Geometric shape edit sequences:
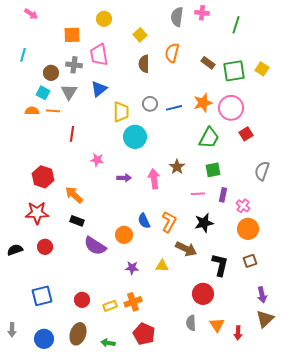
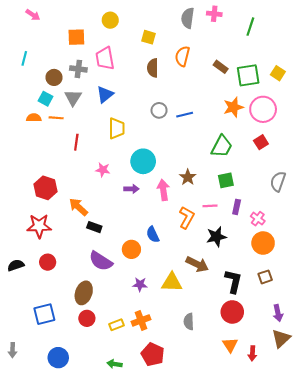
yellow square: (140, 35) -> (148, 37), turned -32
orange star: (203, 103) -> (233, 107), moved
pink circle: (231, 108) -> (263, 109), moved
yellow trapezoid: (121, 112) -> (117, 128), moved
cyan circle: (135, 137) -> (143, 161), moved
black rectangle: (77, 221) -> (94, 227), moved
orange L-shape: (169, 222) -> (187, 218), moved
yellow triangle: (162, 266) -> (172, 282), size x1.5
red circle: (203, 294) -> (232, 312), moved
gray semicircle: (191, 323) -> (189, 322), moved
brown ellipse: (78, 334) -> (84, 293), moved
blue circle: (44, 339) -> (58, 358), moved

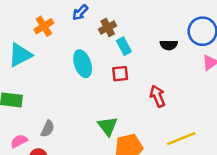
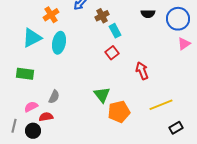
black semicircle: (169, 45) -> (148, 14), moved
cyan ellipse: (83, 64) -> (59, 43), moved, turned 30
red square: (120, 74) -> (112, 53), turned -32

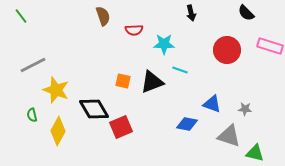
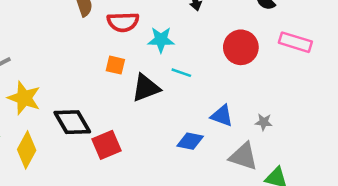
red semicircle: (134, 30) -> (123, 22), size x1.4
orange square: (123, 81) -> (115, 65), moved

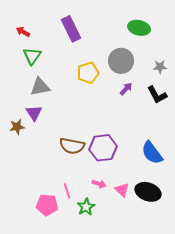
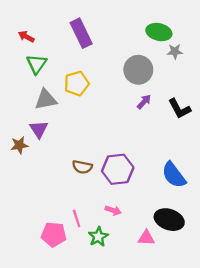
gray star: (160, 67) -> (175, 51), moved
yellow pentagon: (88, 73) -> (77, 83), moved
brown semicircle: (72, 146) -> (82, 167), size x0.7
pink triangle: (122, 190) -> (146, 238), moved, turned -42

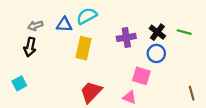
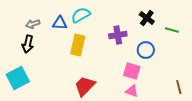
black cross: (157, 32) -> (147, 18), moved
cyan square: (19, 83) -> (18, 78), size x1.6
pink triangle: (130, 97) -> (132, 91), moved

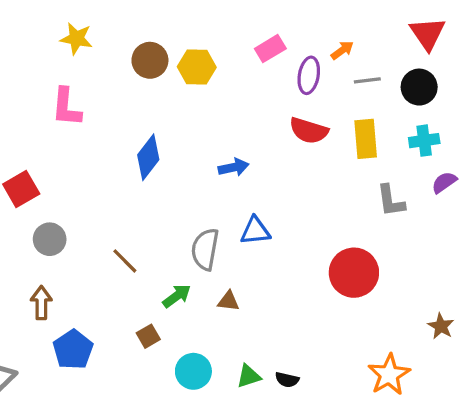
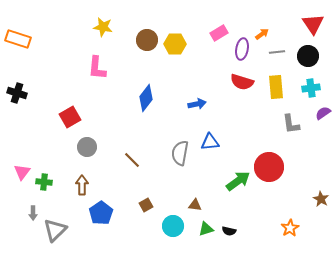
green arrow: (177, 296) -> (238, 181), moved, size x1.4
brown triangle: (229, 301) -> (195, 205), moved
orange star: (389, 375) -> (290, 228), size x0.7

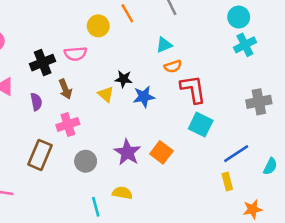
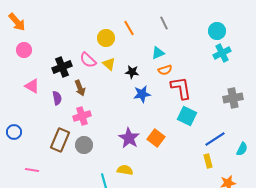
pink semicircle: (75, 54) -> (88, 60), turned 48
black star: (124, 79) -> (132, 72), moved
yellow triangle: (106, 94) -> (109, 64), moved
gray circle: (86, 161) -> (84, 145), moved

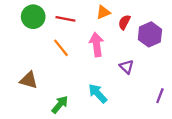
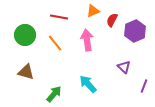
green circle: (33, 17) -> (25, 35), moved
purple triangle: (127, 67) -> (124, 67), moved

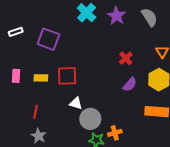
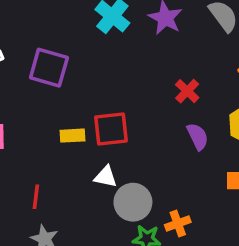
red square: (67, 76) -> (111, 129), moved
yellow rectangle: (41, 78) -> (72, 136), moved
purple semicircle: (130, 84) -> (198, 137), turned -63

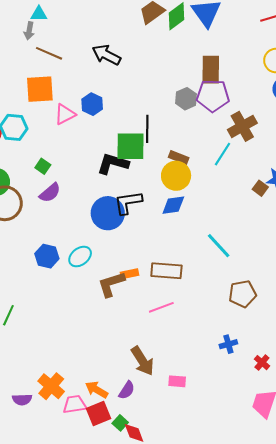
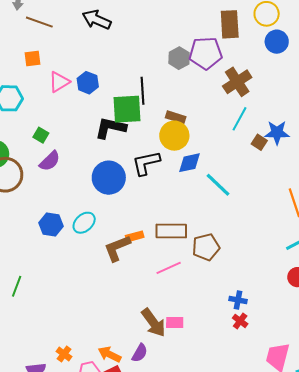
brown rectangle: (211, 70) -> (230, 24), moved
orange square: (40, 89) -> (33, 58), size x0.6
blue hexagon: (92, 104) -> (88, 83), moved
cyan line: (222, 154) -> (240, 119), moved
black L-shape: (128, 203) -> (146, 163), moved
blue diamond: (173, 205) -> (189, 163), moved
cyan line: (219, 246) -> (218, 185), moved
brown pentagon: (242, 294) -> (206, 247), moved
blue cross: (228, 344) -> (238, 300), turned 30
red cross: (262, 363) -> (240, 321), moved
pink rectangle: (177, 381) -> (175, 323), moved
orange cross: (51, 386) -> (64, 354), size x0.6

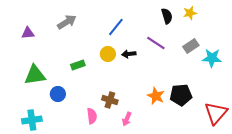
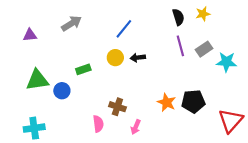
purple line: (156, 43) -> (180, 46), moved, turned 42
blue circle: (58, 94) -> (62, 91), moved

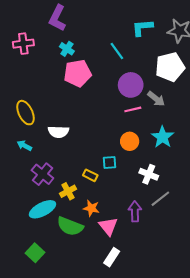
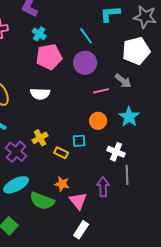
purple circle: (131, 85) -> (85, 63), moved
white semicircle: (58, 132) -> (40, 94), moved
yellow cross: (68, 191) -> (40, 138), moved
gray line: (160, 199) -> (127, 175), turned -54

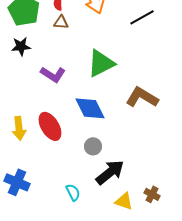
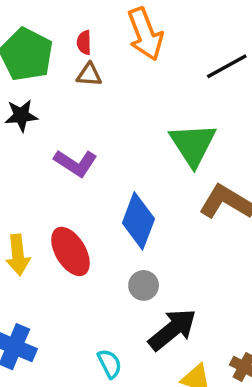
green triangle: (101, 63) -> (193, 144), moved, turned -36
blue diamond: (90, 108) -> (138, 221), turned 48

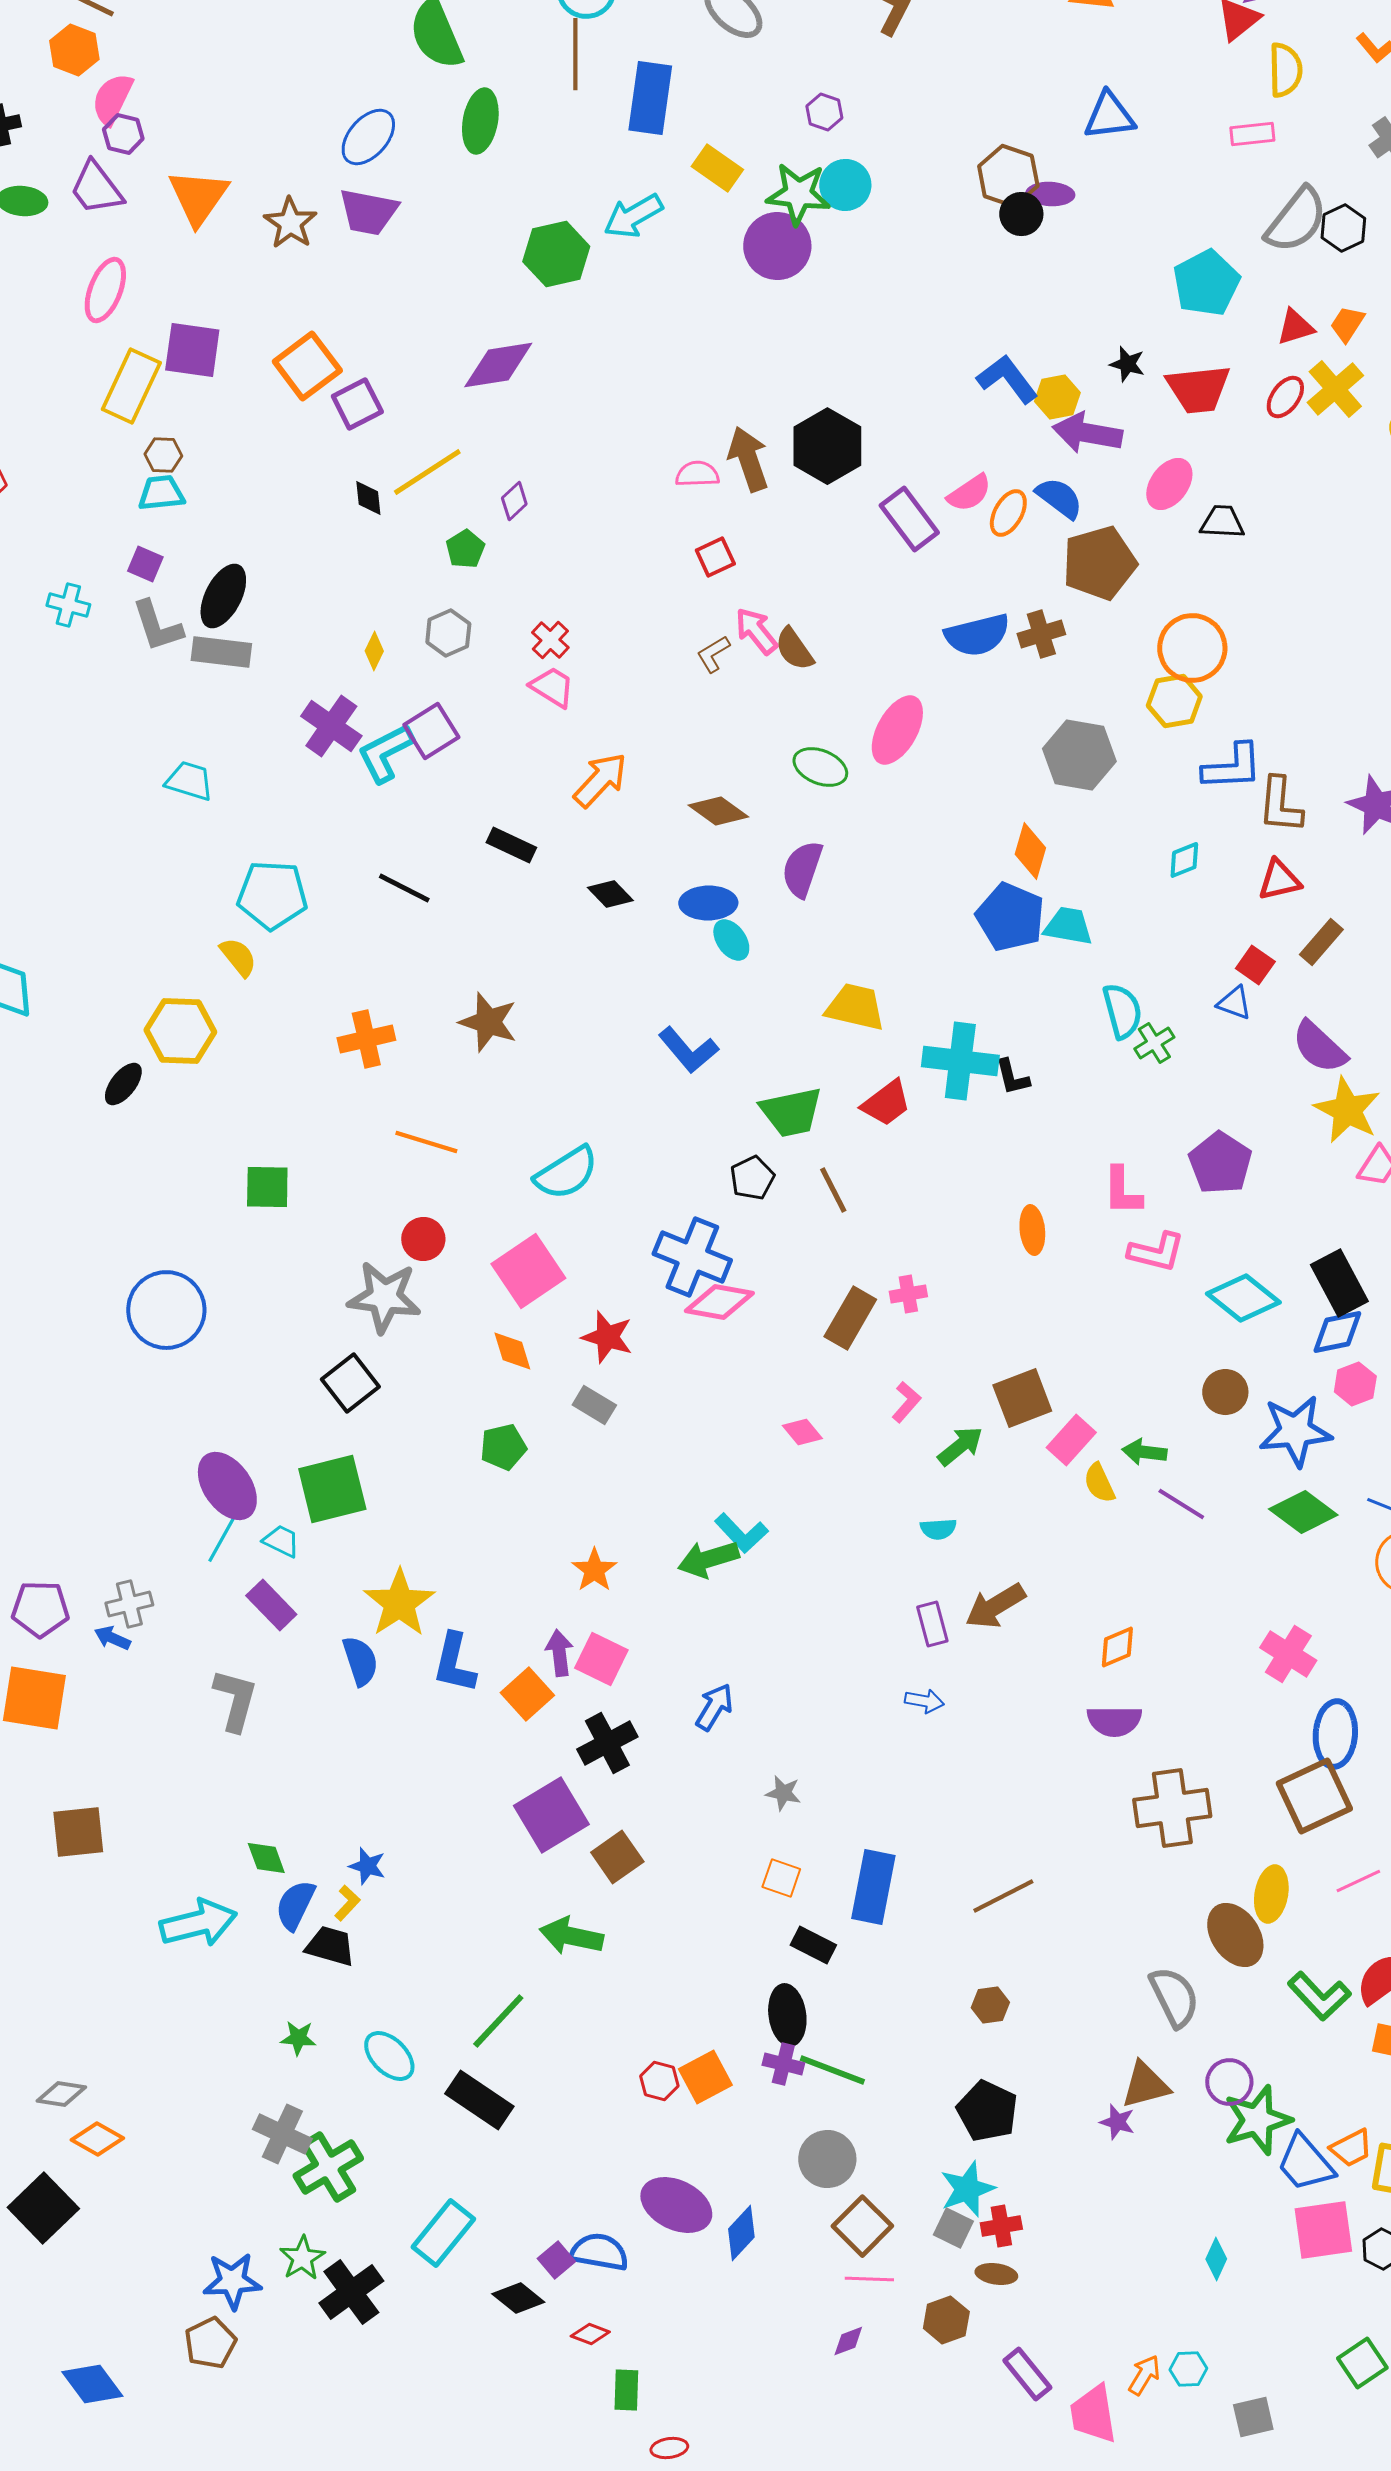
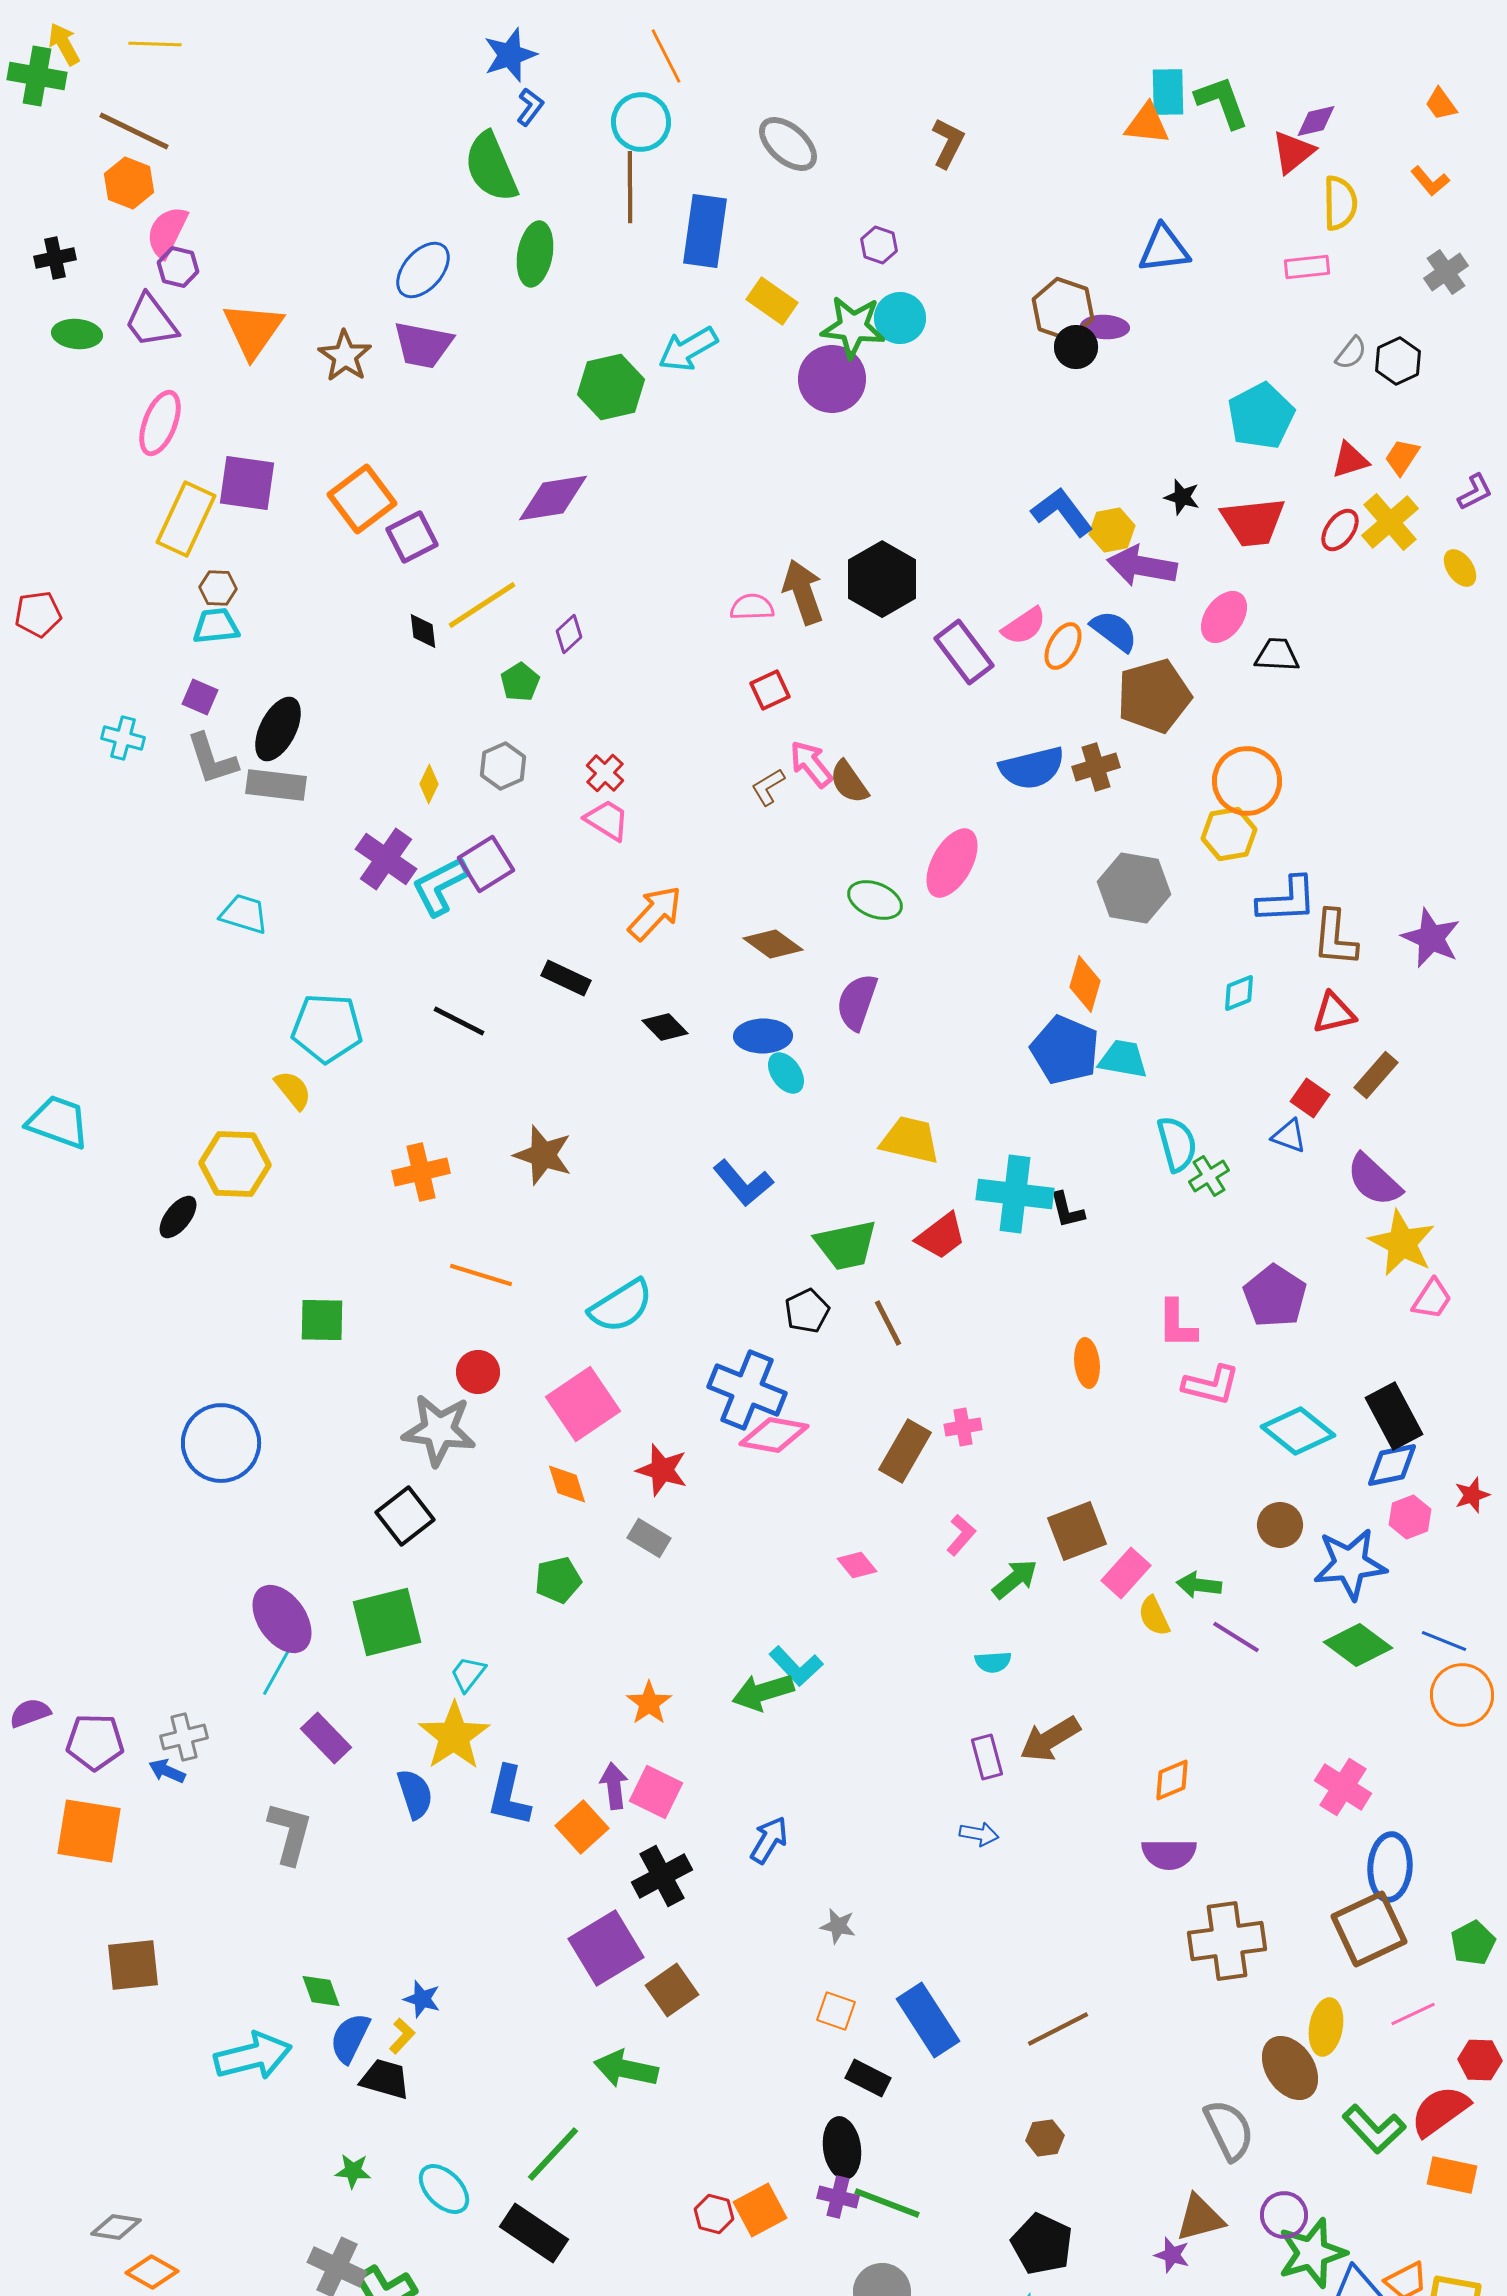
gray semicircle: (1296, 220) -> (1351, 353), size x0.5
cyan trapezoid: (281, 1541) -> (468, 1674), moved, turned -78
blue rectangle: (873, 1887) -> (928, 2020), turned -44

» **Work order**: Using the entries above, repeat exactly the lines from the one with "gray semicircle: (191, 323)" to the one with "orange square: (123, 81) -> (115, 65), moved", both included, and leave the pictures behind.

» **Problem solution**:
gray semicircle: (191, 323) -> (189, 322), moved
brown ellipse: (78, 334) -> (84, 293), moved
blue circle: (44, 339) -> (58, 358), moved

black semicircle: (169, 45) -> (148, 14), moved
cyan ellipse: (83, 64) -> (59, 43), moved, turned 30
red square: (120, 74) -> (112, 53), turned -32

red semicircle: (134, 30) -> (123, 22), size x1.4
orange square: (123, 81) -> (115, 65), moved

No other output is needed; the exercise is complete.